— PROBLEM TO SOLVE —
Nothing but the lines below between the line holding "The white candle" and the line holding "The second view gained the blue", inclusive, should appear in the answer, each set down exactly.

********************

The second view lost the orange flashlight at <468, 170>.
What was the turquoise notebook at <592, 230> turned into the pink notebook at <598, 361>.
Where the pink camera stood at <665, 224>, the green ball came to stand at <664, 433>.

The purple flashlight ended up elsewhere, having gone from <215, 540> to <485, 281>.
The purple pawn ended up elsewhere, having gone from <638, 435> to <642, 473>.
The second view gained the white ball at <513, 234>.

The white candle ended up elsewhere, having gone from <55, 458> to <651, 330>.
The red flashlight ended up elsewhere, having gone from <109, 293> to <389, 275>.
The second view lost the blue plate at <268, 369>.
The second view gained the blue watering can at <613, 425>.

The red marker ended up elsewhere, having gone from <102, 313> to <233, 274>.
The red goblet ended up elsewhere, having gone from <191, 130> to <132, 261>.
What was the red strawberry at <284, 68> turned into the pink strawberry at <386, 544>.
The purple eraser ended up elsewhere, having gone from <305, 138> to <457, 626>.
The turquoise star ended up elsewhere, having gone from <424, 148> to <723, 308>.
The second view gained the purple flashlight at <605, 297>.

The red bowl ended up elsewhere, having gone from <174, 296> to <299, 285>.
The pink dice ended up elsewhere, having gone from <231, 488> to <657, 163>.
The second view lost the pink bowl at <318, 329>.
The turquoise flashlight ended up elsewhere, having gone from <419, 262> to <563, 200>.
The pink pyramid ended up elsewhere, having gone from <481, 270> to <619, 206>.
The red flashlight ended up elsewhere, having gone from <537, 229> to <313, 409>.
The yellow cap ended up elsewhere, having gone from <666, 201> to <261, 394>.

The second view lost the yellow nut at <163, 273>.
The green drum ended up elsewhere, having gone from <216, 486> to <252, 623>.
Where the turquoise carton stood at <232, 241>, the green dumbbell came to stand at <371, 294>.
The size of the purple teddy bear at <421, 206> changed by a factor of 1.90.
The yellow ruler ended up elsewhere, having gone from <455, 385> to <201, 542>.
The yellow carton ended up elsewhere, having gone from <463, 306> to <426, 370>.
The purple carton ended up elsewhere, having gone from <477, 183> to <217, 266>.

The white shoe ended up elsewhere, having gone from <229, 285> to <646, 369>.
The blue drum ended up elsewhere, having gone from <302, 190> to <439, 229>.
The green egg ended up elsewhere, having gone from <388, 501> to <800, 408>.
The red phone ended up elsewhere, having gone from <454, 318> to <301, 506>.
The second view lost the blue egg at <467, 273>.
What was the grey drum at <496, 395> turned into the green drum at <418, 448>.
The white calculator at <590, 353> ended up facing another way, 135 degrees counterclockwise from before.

********************

— ANSWER TO THIS TASK —
The white candle ended up elsewhere, having gone from <55, 458> to <651, 330>.
The red flashlight ended up elsewhere, having gone from <109, 293> to <389, 275>.
The second view lost the blue plate at <268, 369>.
The second view gained the blue watering can at <613, 425>.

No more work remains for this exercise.